• WHAT TO PRODUCE: Nothing belongs in the answer except the lines of the material that include "blue".

• DATA SECTION:
*** Begin section ***

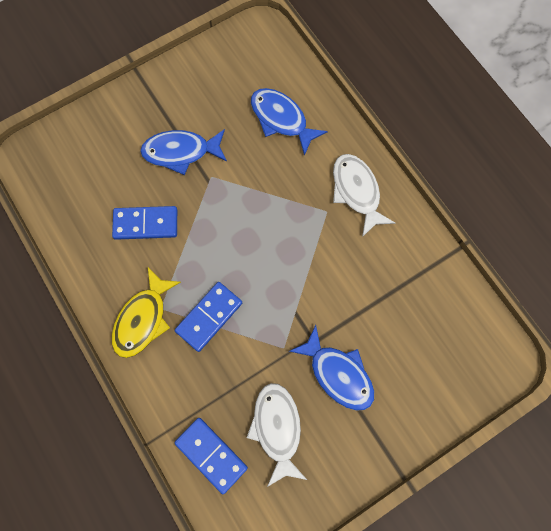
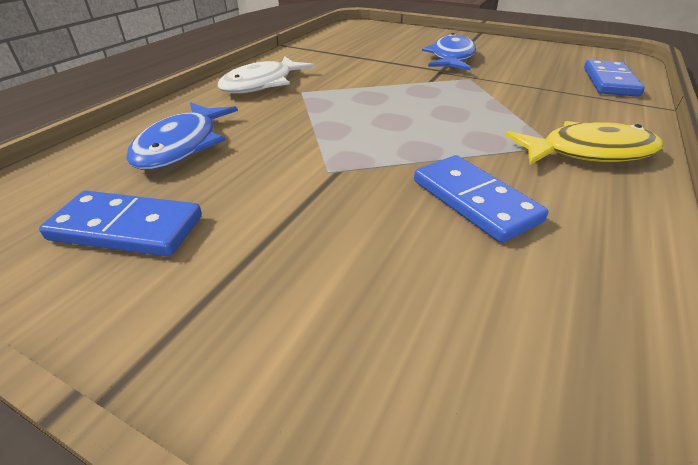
camera: 120 degrees left, 35 degrees down
(181, 152) = (309, 215): blue fish -> none
(209, 317) = (508, 115): blue domino -> blue domino (127, 228)
(277, 428) = (534, 66): white fish -> none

*** End section ***

• PROBLEM SOLUTION:
(181, 152) = (309, 215): blue fish -> none
(209, 317) = (508, 115): blue domino -> blue domino (127, 228)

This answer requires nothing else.